-- Start Information supplied --

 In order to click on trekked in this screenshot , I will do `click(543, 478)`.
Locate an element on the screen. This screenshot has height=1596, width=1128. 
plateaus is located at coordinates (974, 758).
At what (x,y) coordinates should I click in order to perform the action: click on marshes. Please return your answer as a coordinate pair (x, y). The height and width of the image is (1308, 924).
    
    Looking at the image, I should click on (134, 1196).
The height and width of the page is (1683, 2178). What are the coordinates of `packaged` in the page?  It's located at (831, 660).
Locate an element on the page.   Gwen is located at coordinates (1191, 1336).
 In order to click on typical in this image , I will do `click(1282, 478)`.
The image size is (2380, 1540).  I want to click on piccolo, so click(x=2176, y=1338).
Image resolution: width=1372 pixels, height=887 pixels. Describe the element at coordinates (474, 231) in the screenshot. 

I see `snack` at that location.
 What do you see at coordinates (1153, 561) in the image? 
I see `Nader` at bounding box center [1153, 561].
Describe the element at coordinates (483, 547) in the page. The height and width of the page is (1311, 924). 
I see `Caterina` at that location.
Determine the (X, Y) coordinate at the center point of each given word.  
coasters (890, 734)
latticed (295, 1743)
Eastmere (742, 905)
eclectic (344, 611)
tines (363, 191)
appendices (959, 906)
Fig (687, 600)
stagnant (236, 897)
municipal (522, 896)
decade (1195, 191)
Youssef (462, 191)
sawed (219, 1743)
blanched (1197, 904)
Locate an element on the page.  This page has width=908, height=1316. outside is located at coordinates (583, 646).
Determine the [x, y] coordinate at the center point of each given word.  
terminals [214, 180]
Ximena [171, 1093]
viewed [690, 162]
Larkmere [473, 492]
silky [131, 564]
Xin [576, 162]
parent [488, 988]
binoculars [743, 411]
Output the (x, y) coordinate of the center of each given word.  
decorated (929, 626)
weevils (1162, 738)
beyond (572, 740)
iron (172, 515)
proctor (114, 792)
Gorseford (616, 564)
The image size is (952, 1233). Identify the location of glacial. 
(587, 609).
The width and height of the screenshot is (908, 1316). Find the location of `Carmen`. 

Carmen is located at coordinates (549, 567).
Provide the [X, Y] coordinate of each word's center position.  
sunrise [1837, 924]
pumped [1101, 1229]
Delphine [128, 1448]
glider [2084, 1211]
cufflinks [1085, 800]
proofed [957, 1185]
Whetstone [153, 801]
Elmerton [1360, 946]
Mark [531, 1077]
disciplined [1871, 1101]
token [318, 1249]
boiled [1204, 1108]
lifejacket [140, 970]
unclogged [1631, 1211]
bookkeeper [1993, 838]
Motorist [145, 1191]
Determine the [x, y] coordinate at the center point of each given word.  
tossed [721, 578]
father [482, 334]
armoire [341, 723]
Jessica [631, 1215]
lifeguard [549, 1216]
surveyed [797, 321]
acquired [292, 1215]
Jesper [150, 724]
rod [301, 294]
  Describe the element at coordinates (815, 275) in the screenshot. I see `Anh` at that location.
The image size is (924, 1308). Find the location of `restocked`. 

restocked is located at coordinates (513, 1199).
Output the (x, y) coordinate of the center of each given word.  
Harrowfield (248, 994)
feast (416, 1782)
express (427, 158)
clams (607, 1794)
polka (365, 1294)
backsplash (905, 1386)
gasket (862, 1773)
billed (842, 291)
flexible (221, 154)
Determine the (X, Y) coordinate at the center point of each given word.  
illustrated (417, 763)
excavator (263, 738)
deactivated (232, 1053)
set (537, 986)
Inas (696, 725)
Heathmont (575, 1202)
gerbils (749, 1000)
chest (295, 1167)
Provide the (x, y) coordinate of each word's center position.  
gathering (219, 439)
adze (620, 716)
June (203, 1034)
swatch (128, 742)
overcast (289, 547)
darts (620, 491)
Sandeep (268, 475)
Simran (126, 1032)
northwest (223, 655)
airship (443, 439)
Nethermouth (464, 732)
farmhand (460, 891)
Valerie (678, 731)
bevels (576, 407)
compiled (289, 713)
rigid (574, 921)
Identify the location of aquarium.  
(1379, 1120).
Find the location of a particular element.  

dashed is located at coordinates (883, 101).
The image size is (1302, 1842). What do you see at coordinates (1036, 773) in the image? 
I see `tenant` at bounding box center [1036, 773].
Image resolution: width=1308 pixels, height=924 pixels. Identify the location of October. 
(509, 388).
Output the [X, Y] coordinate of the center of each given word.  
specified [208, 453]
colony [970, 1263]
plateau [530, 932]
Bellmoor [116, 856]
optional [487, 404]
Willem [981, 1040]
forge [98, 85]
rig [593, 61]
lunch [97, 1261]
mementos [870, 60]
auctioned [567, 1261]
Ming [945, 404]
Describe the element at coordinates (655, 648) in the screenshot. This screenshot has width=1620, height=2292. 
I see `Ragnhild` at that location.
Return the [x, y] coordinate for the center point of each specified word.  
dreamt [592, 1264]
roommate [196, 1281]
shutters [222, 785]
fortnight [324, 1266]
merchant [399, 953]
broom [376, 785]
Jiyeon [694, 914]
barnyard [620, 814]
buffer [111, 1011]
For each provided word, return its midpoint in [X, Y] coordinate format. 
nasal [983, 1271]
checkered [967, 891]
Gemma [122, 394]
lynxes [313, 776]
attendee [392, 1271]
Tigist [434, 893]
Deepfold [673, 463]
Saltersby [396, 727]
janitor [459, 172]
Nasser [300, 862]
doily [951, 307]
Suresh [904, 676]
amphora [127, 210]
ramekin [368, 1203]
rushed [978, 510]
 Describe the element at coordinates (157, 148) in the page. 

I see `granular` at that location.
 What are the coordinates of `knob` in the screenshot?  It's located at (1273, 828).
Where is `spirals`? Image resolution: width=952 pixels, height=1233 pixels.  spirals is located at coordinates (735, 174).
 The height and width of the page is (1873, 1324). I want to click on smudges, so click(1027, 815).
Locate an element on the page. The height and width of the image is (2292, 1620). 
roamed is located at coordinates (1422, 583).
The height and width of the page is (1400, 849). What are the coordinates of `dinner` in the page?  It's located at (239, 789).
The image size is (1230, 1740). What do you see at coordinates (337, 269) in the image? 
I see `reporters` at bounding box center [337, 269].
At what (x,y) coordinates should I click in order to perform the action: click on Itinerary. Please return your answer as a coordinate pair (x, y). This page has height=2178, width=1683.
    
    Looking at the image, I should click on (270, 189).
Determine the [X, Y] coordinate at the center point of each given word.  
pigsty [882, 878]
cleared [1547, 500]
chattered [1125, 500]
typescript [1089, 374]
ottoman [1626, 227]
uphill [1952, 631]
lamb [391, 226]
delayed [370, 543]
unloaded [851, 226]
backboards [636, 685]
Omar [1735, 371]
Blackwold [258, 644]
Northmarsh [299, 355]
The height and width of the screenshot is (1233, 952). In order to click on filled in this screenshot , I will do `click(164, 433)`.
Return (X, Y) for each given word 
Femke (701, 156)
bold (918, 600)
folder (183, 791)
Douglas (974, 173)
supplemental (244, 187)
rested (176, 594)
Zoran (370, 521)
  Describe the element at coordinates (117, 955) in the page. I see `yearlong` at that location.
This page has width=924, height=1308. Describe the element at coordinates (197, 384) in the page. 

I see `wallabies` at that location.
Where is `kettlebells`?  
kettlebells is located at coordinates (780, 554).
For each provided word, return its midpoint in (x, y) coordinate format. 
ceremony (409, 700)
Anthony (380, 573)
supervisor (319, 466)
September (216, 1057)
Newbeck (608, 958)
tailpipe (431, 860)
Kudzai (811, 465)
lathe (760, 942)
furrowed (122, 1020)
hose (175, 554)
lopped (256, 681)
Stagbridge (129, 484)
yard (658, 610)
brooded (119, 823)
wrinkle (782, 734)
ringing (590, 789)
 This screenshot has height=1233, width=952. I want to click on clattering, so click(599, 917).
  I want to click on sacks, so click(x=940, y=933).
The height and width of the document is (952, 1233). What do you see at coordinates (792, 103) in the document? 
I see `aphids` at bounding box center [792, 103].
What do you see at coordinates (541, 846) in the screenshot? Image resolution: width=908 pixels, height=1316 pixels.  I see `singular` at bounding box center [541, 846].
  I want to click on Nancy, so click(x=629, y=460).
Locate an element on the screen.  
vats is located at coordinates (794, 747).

-- End Information supplied --

## [Directions for this task]
Which lines in the material contain the word "answer", with capitalization counting? Show each of those lines in full.

## [Exercise output]
At what (x,y) coordinates should I click in order to perform the action: click on marshes. Please return your answer as a coordinate pair (x, y). The height and width of the image is (1308, 924).
At what (x,y) coordinates should I click in order to perform the action: click on Itinerary. Please return your answer as a coordinate pair (x, y). This page has height=2178, width=1683.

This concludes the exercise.